▶ **WHAT YOU SHOULD DO**: All of the entries should be restated word for word, but without their pictures.

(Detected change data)
/---

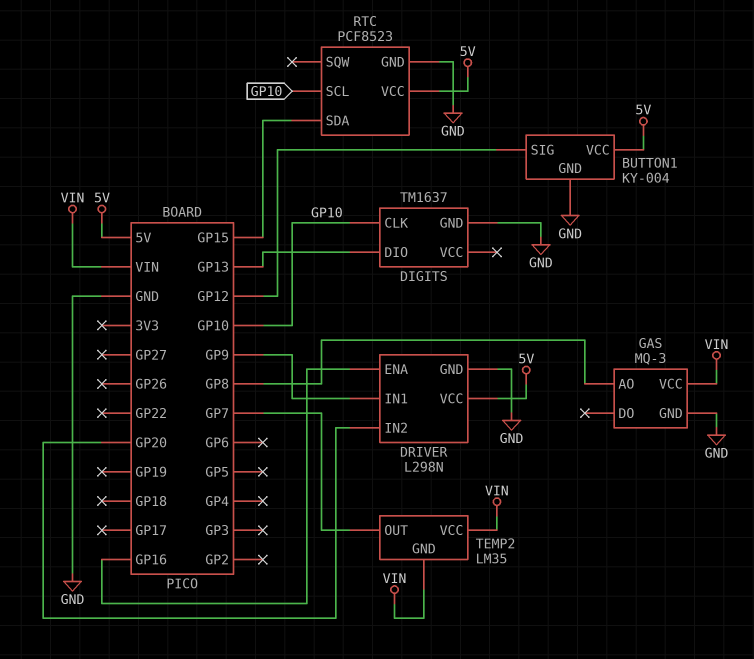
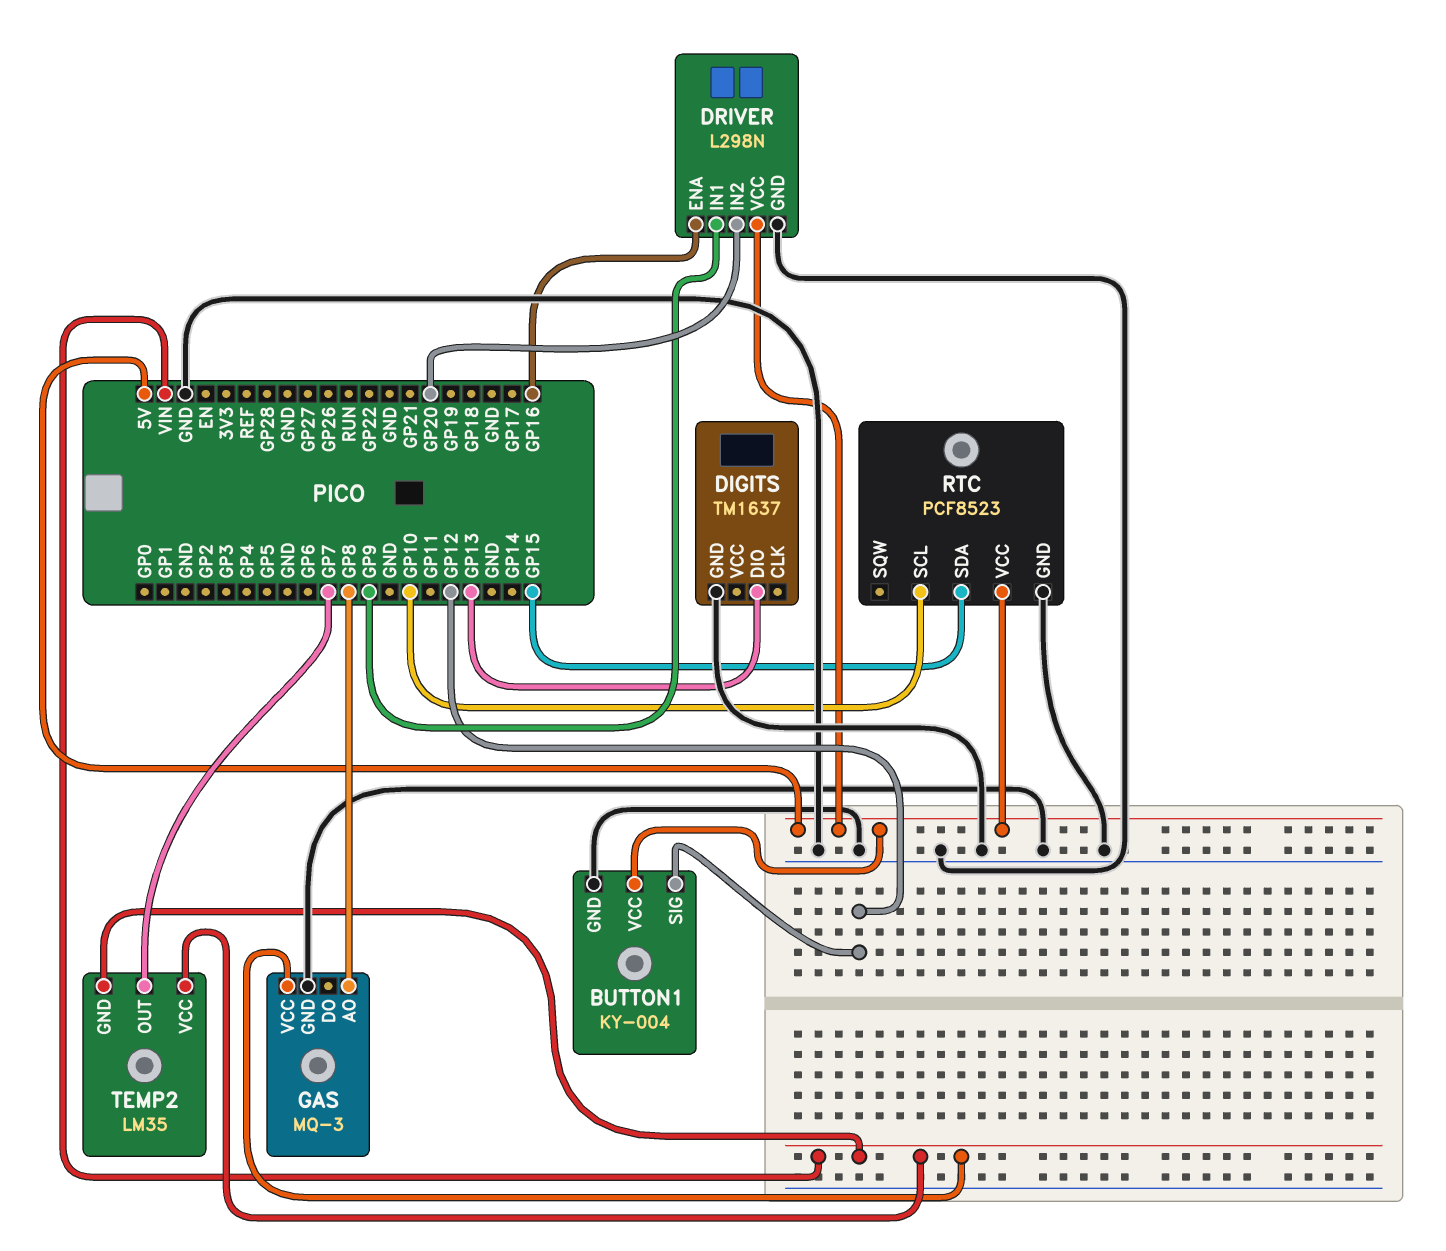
DIGITS pin CLK: GP10 -> none

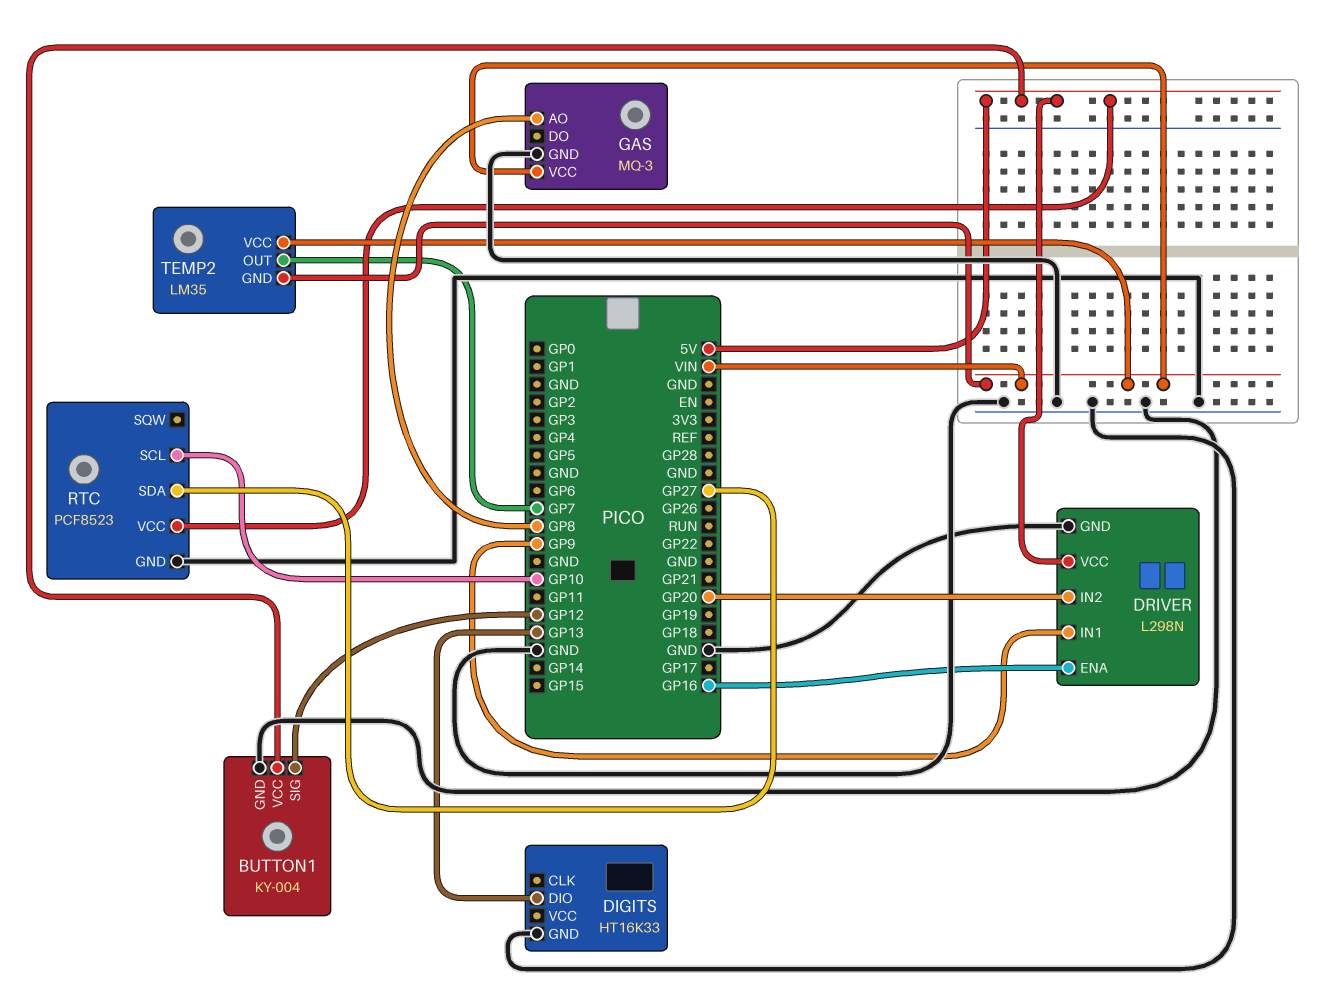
DIGITS: TM1637 -> HT16K33
RTC pin SDA: GP15 -> GP27

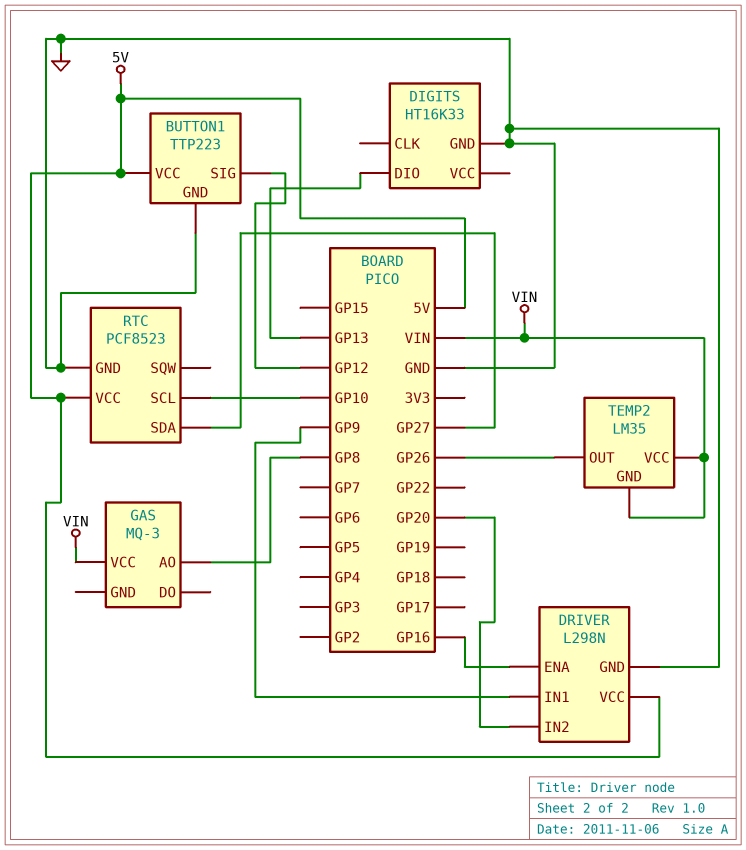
BUTTON1: KY-004 -> TTP223
GAS pin GND: GND -> none
TEMP2 pin OUT: GP7 -> GP26

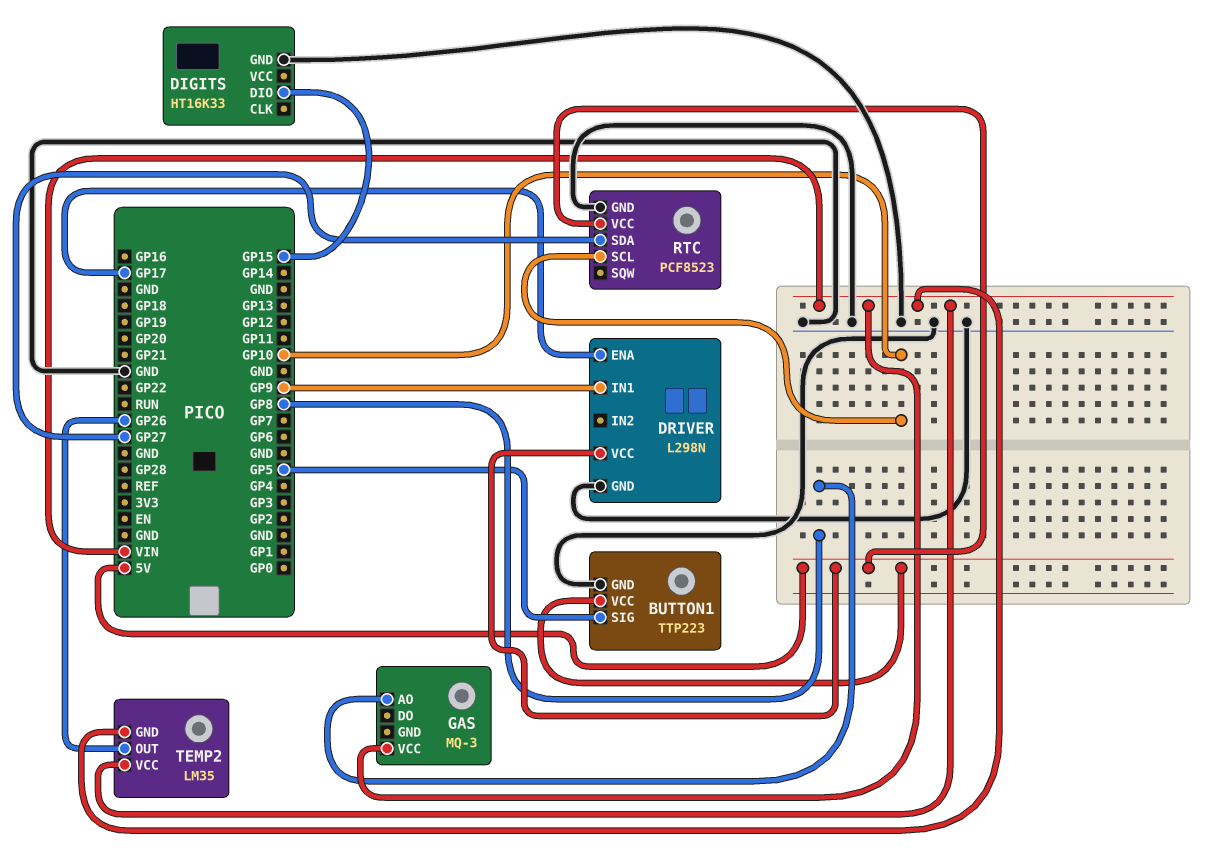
BUTTON1 pin SIG: GP12 -> GP5
DIGITS pin DIO: GP13 -> GP15
DRIVER pin ENA: GP16 -> GP17
DRIVER pin IN2: GP20 -> none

\---

▶ **REPLY**:
DIGITS pin CLK: GP10 -> none

DIGITS: TM1637 -> HT16K33
RTC pin SDA: GP15 -> GP27

BUTTON1: KY-004 -> TTP223
GAS pin GND: GND -> none
TEMP2 pin OUT: GP7 -> GP26

BUTTON1 pin SIG: GP12 -> GP5
DIGITS pin DIO: GP13 -> GP15
DRIVER pin ENA: GP16 -> GP17
DRIVER pin IN2: GP20 -> none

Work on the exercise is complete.